Each line below from the one containing "camera: 20 degrees right, 20 degrees down" through the one containing "(112, 160) = (261, 192): turquoise" is to be given again exactly, and no line outside that span.

Source material:
- Opening Delimiter -
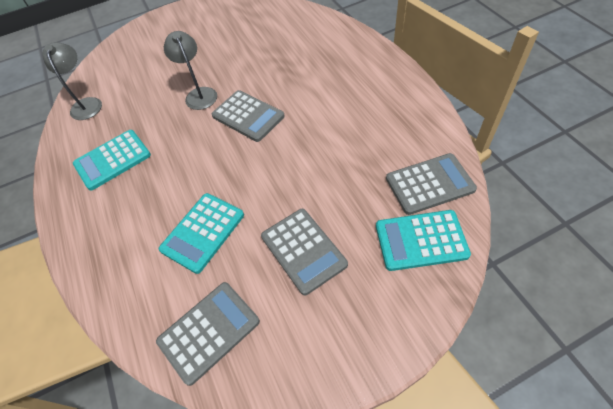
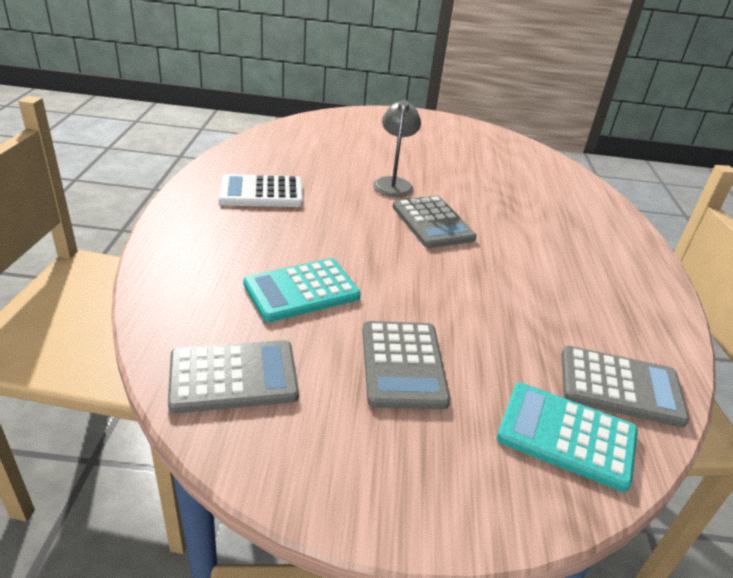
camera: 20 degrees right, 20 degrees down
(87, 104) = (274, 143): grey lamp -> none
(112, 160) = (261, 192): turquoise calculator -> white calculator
- Closing Delimiter -
- Opening Delimiter -
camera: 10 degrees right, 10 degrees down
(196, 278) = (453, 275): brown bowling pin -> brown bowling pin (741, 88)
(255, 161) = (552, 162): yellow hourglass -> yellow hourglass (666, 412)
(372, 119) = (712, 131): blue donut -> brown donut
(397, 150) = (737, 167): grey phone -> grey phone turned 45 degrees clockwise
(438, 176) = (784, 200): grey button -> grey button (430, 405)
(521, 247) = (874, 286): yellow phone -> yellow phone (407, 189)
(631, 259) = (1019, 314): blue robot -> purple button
- Closing Delimiter -
- Opening Delimiter -
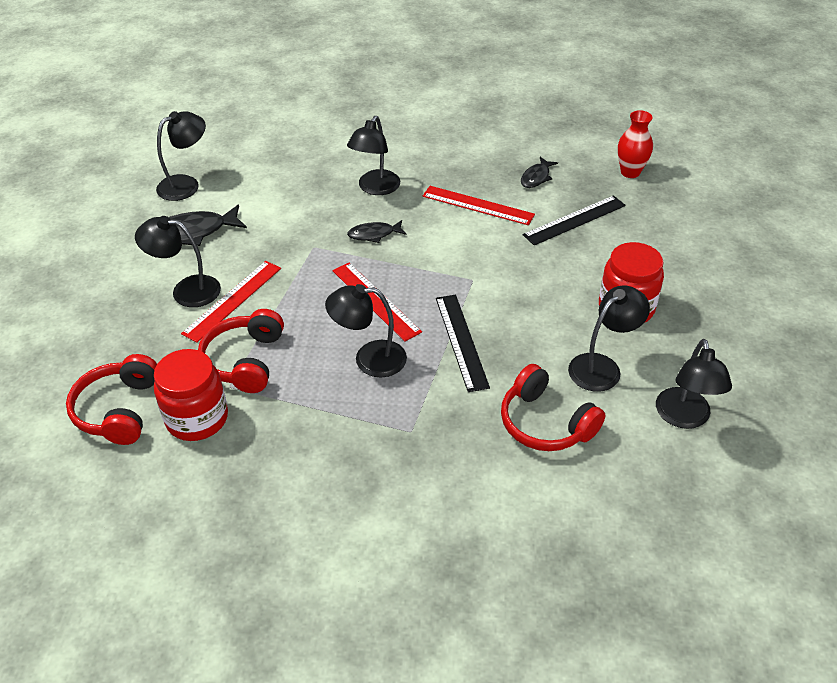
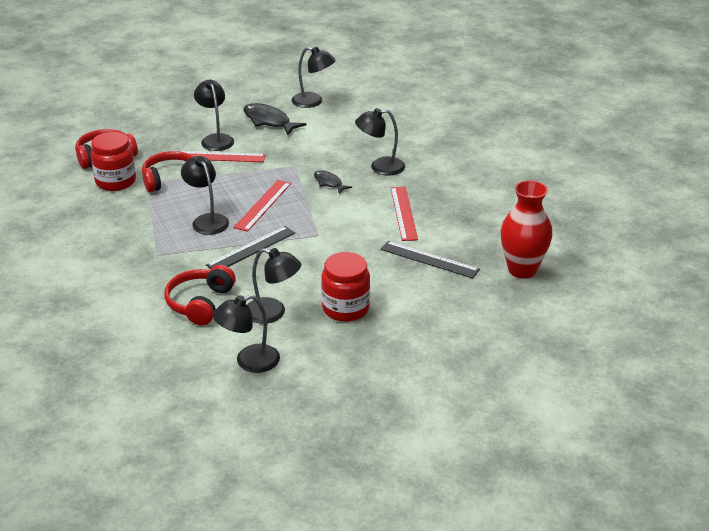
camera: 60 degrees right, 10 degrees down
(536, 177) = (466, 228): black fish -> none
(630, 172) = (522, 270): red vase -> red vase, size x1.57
- Closing Delimiter -
Result of this exercise:
camera: 20 degrees right, 20 degrees down
(87, 104) = (274, 143): grey lamp -> none
(112, 160) = (261, 192): turquoise calculator -> white calculator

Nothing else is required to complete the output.